:: Aim ::
Swap "stone clock tower" for "brick clock tower" in the items, starting at the very first line and stopping after the line that has "pyautogui.click(x=368, y=332)". Leave everything else unchanged.

:: Supplied information ::
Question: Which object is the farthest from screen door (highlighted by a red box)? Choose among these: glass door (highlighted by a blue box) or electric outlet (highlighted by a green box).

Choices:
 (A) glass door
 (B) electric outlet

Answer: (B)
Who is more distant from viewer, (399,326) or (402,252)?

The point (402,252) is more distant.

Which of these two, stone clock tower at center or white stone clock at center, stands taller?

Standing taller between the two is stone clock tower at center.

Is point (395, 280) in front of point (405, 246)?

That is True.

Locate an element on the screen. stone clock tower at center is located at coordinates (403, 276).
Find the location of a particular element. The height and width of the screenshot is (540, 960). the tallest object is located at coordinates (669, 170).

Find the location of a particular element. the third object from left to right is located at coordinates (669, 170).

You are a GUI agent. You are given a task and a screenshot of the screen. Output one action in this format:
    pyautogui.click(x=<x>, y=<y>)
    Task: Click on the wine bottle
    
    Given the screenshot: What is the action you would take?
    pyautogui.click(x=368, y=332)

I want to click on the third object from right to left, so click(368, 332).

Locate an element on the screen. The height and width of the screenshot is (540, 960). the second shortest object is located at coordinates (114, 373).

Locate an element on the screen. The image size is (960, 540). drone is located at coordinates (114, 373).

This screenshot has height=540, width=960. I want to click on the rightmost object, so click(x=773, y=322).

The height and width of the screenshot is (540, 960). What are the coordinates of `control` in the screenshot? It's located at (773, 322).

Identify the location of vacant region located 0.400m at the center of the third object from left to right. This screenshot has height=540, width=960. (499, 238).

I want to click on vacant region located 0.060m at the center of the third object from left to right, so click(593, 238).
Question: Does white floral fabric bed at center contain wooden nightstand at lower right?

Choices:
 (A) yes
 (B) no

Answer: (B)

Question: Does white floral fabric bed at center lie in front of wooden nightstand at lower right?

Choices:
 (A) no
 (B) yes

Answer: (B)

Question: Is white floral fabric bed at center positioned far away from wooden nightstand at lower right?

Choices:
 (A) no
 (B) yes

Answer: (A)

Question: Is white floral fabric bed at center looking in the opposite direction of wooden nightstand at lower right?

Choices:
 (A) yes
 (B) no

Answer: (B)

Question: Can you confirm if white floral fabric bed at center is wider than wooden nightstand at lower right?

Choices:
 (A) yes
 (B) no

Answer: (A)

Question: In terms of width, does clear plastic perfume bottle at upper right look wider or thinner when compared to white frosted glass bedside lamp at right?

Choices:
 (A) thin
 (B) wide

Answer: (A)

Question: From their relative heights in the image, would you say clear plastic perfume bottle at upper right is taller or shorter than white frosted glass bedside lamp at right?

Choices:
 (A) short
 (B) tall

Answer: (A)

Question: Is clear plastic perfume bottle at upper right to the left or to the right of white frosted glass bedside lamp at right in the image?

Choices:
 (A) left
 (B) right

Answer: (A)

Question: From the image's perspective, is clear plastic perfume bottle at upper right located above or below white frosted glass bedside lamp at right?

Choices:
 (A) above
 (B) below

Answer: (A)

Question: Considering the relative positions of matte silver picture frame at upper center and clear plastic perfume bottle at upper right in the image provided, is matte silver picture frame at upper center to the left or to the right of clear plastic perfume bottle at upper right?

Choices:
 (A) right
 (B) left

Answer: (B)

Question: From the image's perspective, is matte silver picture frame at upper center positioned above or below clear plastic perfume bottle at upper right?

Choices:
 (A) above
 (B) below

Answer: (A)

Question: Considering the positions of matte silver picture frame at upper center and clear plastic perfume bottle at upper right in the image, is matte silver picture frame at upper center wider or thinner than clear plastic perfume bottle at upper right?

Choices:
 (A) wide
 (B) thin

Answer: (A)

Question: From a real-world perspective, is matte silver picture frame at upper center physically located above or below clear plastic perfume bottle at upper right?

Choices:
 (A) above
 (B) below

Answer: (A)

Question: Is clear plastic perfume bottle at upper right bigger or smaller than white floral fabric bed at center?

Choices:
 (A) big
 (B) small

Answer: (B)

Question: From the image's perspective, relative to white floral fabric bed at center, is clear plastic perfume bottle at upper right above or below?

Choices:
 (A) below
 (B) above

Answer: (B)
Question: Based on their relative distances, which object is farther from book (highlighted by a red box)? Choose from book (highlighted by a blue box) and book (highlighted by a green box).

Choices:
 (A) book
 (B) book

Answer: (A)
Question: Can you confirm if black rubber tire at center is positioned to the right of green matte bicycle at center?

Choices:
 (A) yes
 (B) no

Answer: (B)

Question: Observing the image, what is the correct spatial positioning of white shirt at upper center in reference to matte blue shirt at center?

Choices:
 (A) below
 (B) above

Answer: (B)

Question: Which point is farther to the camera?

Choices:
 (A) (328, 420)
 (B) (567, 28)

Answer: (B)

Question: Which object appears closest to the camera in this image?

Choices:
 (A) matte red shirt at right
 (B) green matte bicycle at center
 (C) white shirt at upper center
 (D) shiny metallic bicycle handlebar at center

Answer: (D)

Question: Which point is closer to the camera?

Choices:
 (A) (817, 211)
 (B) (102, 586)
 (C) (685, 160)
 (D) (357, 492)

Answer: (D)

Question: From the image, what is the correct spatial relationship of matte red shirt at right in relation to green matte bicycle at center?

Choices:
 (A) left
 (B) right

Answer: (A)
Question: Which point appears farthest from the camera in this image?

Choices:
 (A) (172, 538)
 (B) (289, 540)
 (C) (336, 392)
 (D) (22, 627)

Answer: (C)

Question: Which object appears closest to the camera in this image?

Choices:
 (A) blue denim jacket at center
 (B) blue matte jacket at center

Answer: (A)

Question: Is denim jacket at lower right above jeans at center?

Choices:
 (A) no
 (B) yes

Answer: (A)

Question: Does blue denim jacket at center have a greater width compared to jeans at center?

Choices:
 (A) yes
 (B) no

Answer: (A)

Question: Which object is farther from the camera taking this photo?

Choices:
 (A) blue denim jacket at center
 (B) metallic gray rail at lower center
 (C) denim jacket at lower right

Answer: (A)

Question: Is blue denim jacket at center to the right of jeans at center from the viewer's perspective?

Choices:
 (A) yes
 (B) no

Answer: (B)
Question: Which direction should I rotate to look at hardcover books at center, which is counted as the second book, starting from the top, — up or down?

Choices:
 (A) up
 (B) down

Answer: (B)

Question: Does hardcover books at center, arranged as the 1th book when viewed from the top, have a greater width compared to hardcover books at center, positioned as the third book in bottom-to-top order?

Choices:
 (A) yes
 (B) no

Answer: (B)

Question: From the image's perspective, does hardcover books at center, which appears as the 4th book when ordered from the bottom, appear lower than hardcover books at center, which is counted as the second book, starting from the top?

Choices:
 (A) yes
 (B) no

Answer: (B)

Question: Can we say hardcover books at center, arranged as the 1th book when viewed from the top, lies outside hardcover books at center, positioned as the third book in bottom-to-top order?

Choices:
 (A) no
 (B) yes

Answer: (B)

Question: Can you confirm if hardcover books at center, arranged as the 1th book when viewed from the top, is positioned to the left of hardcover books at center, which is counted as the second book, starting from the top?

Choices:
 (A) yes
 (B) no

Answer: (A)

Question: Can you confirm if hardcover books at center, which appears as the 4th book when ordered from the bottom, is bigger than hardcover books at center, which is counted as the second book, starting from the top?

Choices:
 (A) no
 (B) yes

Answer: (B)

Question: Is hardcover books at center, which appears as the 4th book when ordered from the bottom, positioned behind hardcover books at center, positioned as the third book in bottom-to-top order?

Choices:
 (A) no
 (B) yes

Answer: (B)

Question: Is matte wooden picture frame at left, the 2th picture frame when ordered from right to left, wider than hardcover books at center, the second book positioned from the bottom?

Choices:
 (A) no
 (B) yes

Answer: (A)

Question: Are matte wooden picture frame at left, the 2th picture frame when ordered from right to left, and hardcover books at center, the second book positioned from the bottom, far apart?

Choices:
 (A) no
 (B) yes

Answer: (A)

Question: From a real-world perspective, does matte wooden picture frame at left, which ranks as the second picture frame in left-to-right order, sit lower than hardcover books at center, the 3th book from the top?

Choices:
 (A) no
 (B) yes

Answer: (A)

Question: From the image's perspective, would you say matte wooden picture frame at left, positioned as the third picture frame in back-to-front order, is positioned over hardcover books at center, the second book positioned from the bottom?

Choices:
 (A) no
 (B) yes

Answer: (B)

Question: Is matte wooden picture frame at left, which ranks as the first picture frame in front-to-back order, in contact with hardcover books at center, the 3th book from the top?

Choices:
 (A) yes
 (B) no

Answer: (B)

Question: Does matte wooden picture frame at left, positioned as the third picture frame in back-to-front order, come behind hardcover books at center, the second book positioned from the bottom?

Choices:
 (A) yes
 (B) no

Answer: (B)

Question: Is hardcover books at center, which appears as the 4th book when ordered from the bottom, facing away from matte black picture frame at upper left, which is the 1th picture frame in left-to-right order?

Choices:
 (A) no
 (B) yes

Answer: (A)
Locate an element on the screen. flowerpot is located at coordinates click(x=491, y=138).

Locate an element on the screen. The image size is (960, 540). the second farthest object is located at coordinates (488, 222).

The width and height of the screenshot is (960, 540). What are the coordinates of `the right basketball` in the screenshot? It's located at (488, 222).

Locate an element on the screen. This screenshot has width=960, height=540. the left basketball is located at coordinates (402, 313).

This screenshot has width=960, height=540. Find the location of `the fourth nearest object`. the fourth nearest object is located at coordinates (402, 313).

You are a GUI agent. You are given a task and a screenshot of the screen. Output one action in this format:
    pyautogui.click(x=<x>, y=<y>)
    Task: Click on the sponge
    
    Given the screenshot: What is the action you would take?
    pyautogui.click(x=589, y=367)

:: Complete output ::
Question: Which object is the farthest from screen door (highlighted by a red box)? Choose among these: glass door (highlighted by a blue box) or electric outlet (highlighted by a green box).

Choices:
 (A) glass door
 (B) electric outlet

Answer: (B)
Who is more distant from viewer, (399,326) or (402,252)?

The point (402,252) is more distant.

Which of these two, brick clock tower at center or white stone clock at center, stands taller?

Standing taller between the two is brick clock tower at center.

Is point (395, 280) in front of point (405, 246)?

That is True.

Locate an element on the screen. brick clock tower at center is located at coordinates (403, 276).
Find the location of a particular element. The height and width of the screenshot is (540, 960). the tallest object is located at coordinates (669, 170).

Find the location of a particular element. the third object from left to right is located at coordinates (669, 170).

You are a GUI agent. You are given a task and a screenshot of the screen. Output one action in this format:
    pyautogui.click(x=<x>, y=<y>)
    Task: Click on the wine bottle
    
    Given the screenshot: What is the action you would take?
    pyautogui.click(x=368, y=332)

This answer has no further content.